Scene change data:
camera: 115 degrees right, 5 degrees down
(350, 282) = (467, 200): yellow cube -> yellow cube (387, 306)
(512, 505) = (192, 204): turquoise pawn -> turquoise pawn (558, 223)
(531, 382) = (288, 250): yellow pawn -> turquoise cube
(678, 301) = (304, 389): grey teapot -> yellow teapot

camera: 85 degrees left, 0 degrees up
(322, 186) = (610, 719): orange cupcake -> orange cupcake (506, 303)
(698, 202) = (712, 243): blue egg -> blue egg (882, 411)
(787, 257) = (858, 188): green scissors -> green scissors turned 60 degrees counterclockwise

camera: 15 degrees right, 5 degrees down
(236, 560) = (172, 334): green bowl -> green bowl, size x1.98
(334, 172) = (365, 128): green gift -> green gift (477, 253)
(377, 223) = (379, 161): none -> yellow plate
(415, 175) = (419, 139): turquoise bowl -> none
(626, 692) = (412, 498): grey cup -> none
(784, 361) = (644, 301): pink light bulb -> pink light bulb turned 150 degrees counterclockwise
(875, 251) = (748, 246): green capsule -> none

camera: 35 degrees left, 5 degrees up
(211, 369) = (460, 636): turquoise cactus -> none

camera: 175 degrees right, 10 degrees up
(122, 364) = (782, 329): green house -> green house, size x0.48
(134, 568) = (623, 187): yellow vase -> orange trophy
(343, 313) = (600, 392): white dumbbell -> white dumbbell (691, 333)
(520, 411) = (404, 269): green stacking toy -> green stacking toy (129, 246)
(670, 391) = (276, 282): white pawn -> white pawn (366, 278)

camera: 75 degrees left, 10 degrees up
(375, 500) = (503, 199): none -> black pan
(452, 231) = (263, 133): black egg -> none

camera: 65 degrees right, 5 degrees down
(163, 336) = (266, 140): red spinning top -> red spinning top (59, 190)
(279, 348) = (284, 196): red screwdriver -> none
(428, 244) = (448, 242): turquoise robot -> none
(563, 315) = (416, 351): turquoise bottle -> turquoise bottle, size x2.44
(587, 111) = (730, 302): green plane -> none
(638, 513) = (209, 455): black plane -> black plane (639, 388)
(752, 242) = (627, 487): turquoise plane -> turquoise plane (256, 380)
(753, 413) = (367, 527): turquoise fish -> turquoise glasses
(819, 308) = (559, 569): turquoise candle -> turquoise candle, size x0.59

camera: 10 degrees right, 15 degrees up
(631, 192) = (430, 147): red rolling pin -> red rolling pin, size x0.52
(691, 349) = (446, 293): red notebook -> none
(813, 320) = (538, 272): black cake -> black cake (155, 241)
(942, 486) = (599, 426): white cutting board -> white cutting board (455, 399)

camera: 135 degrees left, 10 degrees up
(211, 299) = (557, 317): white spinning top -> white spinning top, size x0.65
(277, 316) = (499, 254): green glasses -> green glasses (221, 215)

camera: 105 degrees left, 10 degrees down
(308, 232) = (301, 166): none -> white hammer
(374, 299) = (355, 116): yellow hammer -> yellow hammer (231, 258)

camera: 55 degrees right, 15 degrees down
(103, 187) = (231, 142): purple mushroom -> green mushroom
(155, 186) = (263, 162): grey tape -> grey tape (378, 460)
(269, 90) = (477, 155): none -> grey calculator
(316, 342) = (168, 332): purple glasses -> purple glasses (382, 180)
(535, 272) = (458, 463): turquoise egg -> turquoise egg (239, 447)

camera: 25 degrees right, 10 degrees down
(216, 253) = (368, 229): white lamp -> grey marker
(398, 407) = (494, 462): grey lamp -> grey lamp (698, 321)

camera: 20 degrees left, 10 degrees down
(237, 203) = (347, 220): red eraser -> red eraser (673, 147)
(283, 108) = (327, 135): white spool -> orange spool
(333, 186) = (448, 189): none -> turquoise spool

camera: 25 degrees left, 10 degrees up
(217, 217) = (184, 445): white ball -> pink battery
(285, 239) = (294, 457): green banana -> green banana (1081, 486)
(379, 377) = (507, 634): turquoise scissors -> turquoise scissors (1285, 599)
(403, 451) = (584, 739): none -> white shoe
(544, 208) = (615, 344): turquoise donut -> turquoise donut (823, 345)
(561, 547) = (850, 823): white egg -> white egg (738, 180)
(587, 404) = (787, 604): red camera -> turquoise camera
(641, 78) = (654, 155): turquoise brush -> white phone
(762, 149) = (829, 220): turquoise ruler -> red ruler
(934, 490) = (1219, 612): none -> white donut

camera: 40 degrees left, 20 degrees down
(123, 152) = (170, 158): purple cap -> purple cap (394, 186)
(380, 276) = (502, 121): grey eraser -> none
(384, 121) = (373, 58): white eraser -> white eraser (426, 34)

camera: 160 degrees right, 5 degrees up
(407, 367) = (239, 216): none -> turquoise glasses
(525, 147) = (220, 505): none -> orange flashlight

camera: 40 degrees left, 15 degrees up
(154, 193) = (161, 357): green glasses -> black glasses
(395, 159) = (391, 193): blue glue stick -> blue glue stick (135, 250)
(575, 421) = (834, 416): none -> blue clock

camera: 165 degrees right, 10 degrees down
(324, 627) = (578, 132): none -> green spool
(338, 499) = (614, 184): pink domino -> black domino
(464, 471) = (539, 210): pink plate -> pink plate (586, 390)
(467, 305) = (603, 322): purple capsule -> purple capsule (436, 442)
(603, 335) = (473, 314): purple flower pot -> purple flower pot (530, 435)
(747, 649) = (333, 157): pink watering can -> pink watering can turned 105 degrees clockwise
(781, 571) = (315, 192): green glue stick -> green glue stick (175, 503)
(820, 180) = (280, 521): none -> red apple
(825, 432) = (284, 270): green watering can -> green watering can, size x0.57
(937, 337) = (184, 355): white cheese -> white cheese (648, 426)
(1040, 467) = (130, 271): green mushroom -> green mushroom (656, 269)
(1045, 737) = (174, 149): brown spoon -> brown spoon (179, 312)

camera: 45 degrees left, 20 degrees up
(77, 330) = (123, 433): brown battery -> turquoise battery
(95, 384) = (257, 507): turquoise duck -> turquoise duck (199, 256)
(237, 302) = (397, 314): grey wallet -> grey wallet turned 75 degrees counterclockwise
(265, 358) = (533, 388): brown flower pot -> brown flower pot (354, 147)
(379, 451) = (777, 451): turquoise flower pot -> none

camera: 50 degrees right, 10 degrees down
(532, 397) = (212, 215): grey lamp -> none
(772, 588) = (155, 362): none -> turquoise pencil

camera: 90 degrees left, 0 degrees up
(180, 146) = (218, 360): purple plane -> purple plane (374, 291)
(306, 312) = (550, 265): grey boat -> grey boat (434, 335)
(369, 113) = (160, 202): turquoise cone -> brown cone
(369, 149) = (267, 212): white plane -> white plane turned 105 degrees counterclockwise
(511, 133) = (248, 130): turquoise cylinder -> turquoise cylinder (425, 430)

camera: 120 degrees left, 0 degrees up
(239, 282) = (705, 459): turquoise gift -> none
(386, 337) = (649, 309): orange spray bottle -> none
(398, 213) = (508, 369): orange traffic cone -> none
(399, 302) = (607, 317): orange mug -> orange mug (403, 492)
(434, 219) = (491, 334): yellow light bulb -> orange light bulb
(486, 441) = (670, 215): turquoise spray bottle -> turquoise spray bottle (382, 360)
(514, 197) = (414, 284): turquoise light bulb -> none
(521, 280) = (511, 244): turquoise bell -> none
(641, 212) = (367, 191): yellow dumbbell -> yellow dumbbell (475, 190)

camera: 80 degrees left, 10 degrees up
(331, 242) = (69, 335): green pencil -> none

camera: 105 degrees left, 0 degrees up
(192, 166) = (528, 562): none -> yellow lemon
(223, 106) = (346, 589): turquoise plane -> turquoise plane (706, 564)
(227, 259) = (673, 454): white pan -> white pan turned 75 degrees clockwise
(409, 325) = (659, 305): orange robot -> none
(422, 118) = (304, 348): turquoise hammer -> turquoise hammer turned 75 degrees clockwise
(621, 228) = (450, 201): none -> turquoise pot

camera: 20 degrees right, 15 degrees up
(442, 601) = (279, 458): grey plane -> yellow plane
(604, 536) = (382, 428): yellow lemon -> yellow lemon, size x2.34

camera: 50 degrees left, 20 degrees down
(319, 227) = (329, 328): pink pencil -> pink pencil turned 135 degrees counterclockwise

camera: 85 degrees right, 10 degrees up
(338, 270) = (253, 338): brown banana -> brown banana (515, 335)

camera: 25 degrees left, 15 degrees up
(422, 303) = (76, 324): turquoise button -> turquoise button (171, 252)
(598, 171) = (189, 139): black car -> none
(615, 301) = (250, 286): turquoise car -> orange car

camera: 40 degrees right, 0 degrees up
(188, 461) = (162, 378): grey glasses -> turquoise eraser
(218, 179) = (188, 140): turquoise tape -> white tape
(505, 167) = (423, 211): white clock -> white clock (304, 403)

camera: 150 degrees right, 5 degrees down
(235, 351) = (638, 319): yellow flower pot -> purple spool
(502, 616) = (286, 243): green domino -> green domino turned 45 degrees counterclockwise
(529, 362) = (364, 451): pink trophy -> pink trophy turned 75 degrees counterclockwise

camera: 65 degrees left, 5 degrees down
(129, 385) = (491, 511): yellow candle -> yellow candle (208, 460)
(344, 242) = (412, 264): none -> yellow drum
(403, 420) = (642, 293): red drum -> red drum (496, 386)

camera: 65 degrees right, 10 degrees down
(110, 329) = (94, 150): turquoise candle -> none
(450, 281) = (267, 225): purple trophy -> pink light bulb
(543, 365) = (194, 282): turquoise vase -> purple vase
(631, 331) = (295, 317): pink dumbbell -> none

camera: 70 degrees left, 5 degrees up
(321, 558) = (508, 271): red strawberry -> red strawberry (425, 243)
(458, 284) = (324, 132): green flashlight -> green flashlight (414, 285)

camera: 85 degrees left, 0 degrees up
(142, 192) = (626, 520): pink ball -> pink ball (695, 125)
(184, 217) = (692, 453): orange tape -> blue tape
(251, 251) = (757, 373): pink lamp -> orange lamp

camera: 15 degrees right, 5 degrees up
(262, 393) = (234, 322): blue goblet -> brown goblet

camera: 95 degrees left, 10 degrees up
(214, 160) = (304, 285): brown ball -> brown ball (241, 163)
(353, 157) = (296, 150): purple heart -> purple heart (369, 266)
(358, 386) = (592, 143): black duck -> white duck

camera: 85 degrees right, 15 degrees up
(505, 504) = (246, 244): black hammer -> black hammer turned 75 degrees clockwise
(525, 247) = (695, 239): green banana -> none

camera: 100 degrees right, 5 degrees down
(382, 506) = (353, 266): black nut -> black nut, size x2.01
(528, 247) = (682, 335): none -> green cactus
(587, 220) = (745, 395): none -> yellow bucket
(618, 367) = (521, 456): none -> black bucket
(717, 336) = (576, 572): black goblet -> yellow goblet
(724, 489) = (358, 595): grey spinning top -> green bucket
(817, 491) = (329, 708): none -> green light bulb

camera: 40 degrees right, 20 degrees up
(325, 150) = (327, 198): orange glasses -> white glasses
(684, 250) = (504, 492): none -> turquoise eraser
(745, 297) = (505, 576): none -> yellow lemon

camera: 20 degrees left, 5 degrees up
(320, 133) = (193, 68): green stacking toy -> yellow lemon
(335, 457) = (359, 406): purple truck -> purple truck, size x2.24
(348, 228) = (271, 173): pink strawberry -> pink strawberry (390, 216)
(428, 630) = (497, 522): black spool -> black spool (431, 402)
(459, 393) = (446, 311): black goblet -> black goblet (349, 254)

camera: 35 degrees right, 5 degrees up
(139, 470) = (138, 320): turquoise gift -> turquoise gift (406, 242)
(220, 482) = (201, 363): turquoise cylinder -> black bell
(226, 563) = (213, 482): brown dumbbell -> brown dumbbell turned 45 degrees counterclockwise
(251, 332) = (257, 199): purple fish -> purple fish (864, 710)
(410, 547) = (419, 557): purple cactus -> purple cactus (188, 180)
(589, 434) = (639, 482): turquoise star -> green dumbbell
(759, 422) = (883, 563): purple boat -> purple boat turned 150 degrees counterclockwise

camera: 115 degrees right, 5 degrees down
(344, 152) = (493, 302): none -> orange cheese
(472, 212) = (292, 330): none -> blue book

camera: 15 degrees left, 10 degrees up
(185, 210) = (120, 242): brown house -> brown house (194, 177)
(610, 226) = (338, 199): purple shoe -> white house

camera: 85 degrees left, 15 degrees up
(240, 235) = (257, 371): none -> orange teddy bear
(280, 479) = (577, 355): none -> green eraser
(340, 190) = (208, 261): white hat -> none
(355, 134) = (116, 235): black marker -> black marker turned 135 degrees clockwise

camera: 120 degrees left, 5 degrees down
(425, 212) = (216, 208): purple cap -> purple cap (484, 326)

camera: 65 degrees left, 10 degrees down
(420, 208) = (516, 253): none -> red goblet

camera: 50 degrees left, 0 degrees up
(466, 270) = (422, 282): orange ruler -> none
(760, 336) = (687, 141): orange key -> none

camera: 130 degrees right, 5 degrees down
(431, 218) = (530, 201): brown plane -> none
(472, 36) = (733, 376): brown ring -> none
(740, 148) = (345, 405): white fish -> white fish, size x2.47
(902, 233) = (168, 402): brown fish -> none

PROBLEM DETAILS: As listed above, the lines from the line with "(95, 384) = (257, 507): turquoise" to the line with "camera: 50 degrees right, 10 degrees down" are to be echoed exactly, with both ends included and nothing added.

WRITTEN SOLUTION:
(95, 384) = (257, 507): turquoise duck -> turquoise duck (199, 256)
(237, 302) = (397, 314): grey wallet -> grey wallet turned 75 degrees counterclockwise
(265, 358) = (533, 388): brown flower pot -> brown flower pot (354, 147)
(379, 451) = (777, 451): turquoise flower pot -> none

camera: 50 degrees right, 10 degrees down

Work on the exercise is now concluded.